Task: Go through the material below and copy all lines with "zener".

Data provided:
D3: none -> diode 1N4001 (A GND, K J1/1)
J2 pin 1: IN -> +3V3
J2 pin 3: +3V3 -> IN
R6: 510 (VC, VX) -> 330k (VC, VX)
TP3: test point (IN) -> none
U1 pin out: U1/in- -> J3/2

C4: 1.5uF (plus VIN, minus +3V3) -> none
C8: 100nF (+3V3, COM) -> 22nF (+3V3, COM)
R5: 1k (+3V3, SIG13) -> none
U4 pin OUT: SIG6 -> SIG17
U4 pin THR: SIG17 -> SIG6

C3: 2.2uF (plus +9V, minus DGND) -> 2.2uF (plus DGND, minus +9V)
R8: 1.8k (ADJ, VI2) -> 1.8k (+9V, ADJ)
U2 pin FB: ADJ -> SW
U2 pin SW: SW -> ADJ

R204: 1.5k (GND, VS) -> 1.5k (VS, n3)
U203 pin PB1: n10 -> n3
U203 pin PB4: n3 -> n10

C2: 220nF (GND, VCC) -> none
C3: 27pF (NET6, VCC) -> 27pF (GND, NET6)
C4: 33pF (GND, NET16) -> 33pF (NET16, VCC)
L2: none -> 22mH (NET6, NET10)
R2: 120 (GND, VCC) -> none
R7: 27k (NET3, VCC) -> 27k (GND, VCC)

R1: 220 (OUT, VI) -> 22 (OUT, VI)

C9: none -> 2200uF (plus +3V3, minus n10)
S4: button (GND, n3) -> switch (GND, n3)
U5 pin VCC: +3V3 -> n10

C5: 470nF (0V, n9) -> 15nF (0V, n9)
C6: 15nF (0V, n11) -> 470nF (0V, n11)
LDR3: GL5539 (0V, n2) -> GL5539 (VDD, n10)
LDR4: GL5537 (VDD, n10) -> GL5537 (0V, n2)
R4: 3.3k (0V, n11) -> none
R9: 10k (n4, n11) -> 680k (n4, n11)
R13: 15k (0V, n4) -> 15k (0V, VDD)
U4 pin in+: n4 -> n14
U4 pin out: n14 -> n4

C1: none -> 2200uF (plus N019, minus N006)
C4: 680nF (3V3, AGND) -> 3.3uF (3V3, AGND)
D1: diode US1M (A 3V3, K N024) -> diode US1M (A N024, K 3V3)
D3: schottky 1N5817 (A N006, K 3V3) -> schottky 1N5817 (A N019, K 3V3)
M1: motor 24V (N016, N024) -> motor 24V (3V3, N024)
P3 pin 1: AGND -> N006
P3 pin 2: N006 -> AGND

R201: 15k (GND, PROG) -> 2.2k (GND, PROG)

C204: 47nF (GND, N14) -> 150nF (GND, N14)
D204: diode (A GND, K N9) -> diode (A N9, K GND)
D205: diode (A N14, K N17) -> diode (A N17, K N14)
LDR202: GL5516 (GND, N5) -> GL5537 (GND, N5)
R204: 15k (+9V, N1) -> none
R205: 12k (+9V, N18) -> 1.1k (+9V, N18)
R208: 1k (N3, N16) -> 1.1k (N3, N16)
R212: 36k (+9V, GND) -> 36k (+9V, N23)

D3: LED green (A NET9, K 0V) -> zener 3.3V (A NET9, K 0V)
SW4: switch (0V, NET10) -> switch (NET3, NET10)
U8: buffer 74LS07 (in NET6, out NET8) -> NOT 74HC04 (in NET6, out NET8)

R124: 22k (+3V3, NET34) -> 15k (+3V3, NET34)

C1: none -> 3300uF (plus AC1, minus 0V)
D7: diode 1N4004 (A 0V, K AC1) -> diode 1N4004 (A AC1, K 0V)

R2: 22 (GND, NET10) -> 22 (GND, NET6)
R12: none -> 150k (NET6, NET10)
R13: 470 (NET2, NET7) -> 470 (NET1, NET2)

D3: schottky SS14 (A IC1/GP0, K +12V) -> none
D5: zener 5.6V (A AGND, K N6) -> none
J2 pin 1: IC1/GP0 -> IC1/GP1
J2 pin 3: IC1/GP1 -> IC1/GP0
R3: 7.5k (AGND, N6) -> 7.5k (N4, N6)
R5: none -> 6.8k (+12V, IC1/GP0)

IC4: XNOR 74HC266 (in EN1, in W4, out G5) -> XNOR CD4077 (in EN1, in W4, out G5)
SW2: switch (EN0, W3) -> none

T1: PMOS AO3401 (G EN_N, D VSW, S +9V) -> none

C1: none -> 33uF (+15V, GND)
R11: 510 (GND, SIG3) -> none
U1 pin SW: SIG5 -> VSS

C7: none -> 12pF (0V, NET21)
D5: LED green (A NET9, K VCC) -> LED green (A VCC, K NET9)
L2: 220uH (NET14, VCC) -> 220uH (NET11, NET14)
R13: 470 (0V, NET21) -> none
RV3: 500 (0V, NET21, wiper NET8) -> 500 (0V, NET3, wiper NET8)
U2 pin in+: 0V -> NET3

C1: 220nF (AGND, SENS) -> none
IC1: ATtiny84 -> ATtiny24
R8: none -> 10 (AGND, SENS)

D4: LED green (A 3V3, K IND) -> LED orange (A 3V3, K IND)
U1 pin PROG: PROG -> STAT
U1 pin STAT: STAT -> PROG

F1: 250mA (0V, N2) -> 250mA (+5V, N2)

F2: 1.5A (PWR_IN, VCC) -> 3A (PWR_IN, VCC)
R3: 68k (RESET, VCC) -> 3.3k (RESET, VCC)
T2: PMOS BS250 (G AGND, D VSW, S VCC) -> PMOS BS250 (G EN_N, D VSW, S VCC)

Solved problem:
D3: LED green (A NET9, K 0V) -> zener 3.3V (A NET9, K 0V)
D5: zener 5.6V (A AGND, K N6) -> none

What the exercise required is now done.